Stored dataset items —
***
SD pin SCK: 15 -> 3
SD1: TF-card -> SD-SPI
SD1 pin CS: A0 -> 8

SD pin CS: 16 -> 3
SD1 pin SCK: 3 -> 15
***
EXERCISE OBJECTIVE — Every line of the data is to be retyped without alteration.

EXERCISE SOLUTION —
SD pin SCK: 15 -> 3
SD1: TF-card -> SD-SPI
SD1 pin CS: A0 -> 8

SD pin CS: 16 -> 3
SD1 pin SCK: 3 -> 15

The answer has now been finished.